■ Exercise description ■
Rewrite every line in the records with "purple arrow" swapped for "violet arrow" and everything else left the same. Leave the pictures out of your answer.

Dataset records
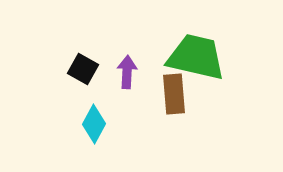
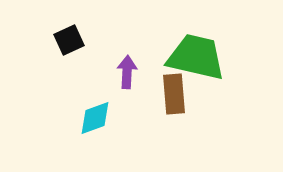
black square: moved 14 px left, 29 px up; rotated 36 degrees clockwise
cyan diamond: moved 1 px right, 6 px up; rotated 42 degrees clockwise
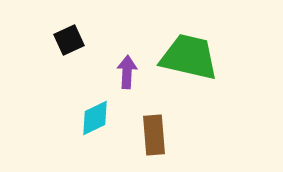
green trapezoid: moved 7 px left
brown rectangle: moved 20 px left, 41 px down
cyan diamond: rotated 6 degrees counterclockwise
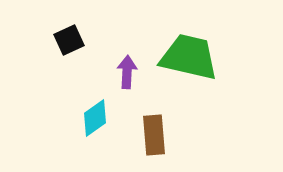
cyan diamond: rotated 9 degrees counterclockwise
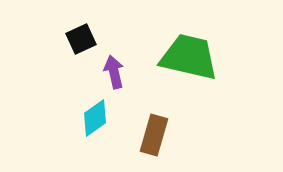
black square: moved 12 px right, 1 px up
purple arrow: moved 13 px left; rotated 16 degrees counterclockwise
brown rectangle: rotated 21 degrees clockwise
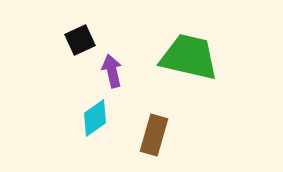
black square: moved 1 px left, 1 px down
purple arrow: moved 2 px left, 1 px up
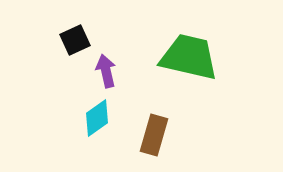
black square: moved 5 px left
purple arrow: moved 6 px left
cyan diamond: moved 2 px right
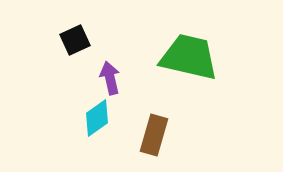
purple arrow: moved 4 px right, 7 px down
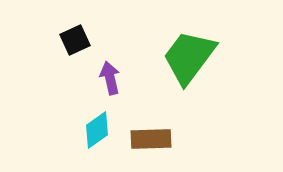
green trapezoid: rotated 66 degrees counterclockwise
cyan diamond: moved 12 px down
brown rectangle: moved 3 px left, 4 px down; rotated 72 degrees clockwise
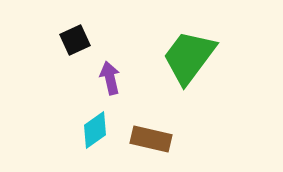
cyan diamond: moved 2 px left
brown rectangle: rotated 15 degrees clockwise
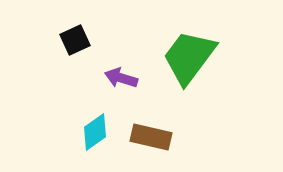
purple arrow: moved 11 px right; rotated 60 degrees counterclockwise
cyan diamond: moved 2 px down
brown rectangle: moved 2 px up
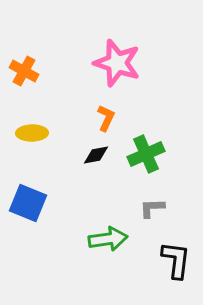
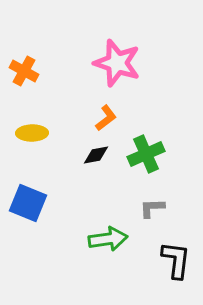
orange L-shape: rotated 28 degrees clockwise
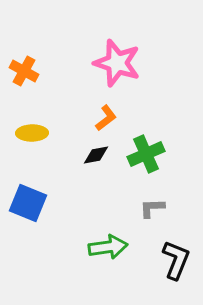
green arrow: moved 8 px down
black L-shape: rotated 15 degrees clockwise
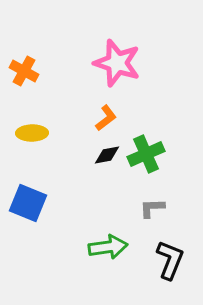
black diamond: moved 11 px right
black L-shape: moved 6 px left
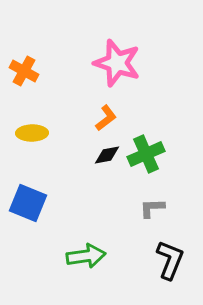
green arrow: moved 22 px left, 9 px down
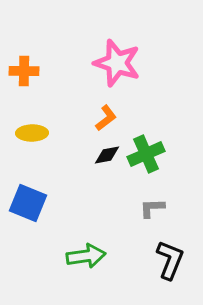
orange cross: rotated 28 degrees counterclockwise
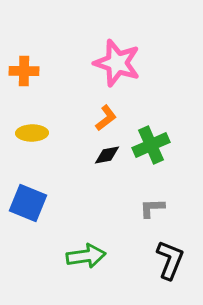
green cross: moved 5 px right, 9 px up
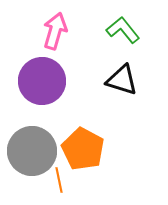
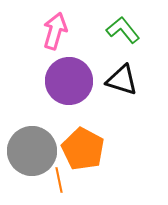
purple circle: moved 27 px right
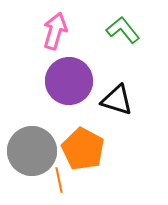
black triangle: moved 5 px left, 20 px down
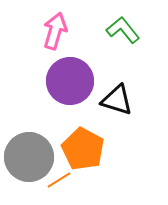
purple circle: moved 1 px right
gray circle: moved 3 px left, 6 px down
orange line: rotated 70 degrees clockwise
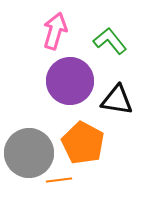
green L-shape: moved 13 px left, 11 px down
black triangle: rotated 8 degrees counterclockwise
orange pentagon: moved 6 px up
gray circle: moved 4 px up
orange line: rotated 25 degrees clockwise
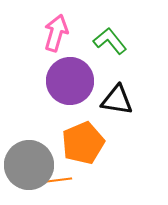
pink arrow: moved 1 px right, 2 px down
orange pentagon: rotated 21 degrees clockwise
gray circle: moved 12 px down
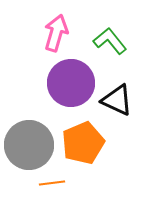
purple circle: moved 1 px right, 2 px down
black triangle: rotated 16 degrees clockwise
gray circle: moved 20 px up
orange line: moved 7 px left, 3 px down
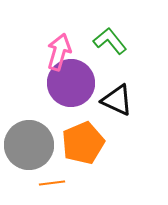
pink arrow: moved 3 px right, 19 px down
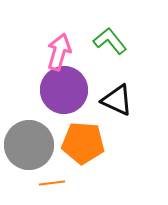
purple circle: moved 7 px left, 7 px down
orange pentagon: rotated 27 degrees clockwise
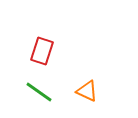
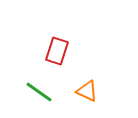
red rectangle: moved 15 px right
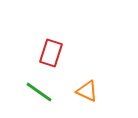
red rectangle: moved 6 px left, 2 px down
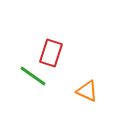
green line: moved 6 px left, 16 px up
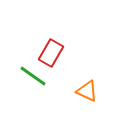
red rectangle: rotated 12 degrees clockwise
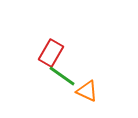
green line: moved 29 px right
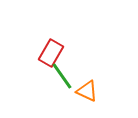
green line: rotated 20 degrees clockwise
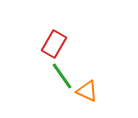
red rectangle: moved 3 px right, 9 px up
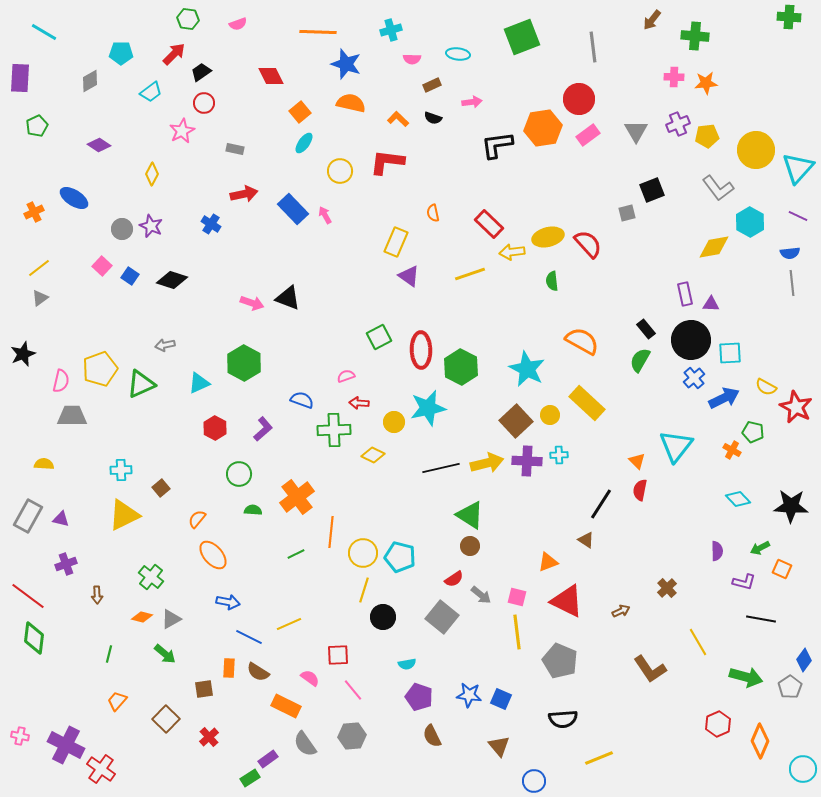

■ Solution to this problem ■
black square: moved 14 px left, 29 px up; rotated 36 degrees clockwise
cyan diamond: moved 1 px right, 6 px up; rotated 42 degrees clockwise
green trapezoid: moved 7 px left
brown rectangle: moved 20 px left, 41 px down
cyan diamond: rotated 6 degrees counterclockwise
cyan diamond: rotated 9 degrees counterclockwise
black square: moved 12 px right, 1 px up
violet arrow: moved 13 px left; rotated 16 degrees counterclockwise
brown rectangle: rotated 21 degrees clockwise
black square: moved 1 px left, 1 px down
violet arrow: moved 2 px left, 1 px up
black square: moved 5 px left
violet arrow: moved 6 px left
cyan diamond: moved 2 px right
violet arrow: moved 4 px right, 7 px down
green trapezoid: rotated 66 degrees counterclockwise
cyan diamond: moved 12 px down
brown rectangle: moved 3 px left, 4 px down; rotated 72 degrees clockwise
cyan diamond: moved 2 px left
brown rectangle: rotated 15 degrees clockwise
violet arrow: moved 11 px right; rotated 60 degrees counterclockwise
cyan diamond: moved 2 px down
brown rectangle: moved 2 px up
orange L-shape: rotated 28 degrees clockwise
green arrow: moved 8 px down
black L-shape: rotated 15 degrees clockwise
black diamond: moved 11 px right
black L-shape: moved 6 px left
green arrow: moved 22 px left, 9 px down
orange cross: rotated 28 degrees counterclockwise
green cross: moved 5 px right, 9 px up
purple circle: moved 27 px right
black triangle: moved 5 px left, 20 px down
purple circle: moved 1 px right
gray circle: moved 3 px left, 6 px down
orange line: rotated 70 degrees clockwise
green L-shape: moved 13 px left, 11 px down
black triangle: rotated 8 degrees counterclockwise
orange pentagon: moved 6 px up
gray circle: moved 4 px up
orange line: rotated 25 degrees clockwise
pink arrow: moved 1 px right, 2 px down
orange pentagon: rotated 21 degrees clockwise
gray circle: moved 12 px down
purple circle: moved 1 px right, 2 px down
black triangle: rotated 16 degrees clockwise
gray circle: moved 20 px up
orange line: moved 7 px left, 3 px down
pink arrow: moved 3 px right, 19 px down
purple circle: moved 7 px left, 7 px down
orange pentagon: rotated 27 degrees clockwise
red rectangle: moved 15 px right
red rectangle: moved 6 px left, 2 px down
green line: moved 6 px left, 16 px up
red rectangle: rotated 12 degrees clockwise
green line: moved 29 px right
green line: rotated 20 degrees clockwise
red rectangle: moved 3 px right, 9 px up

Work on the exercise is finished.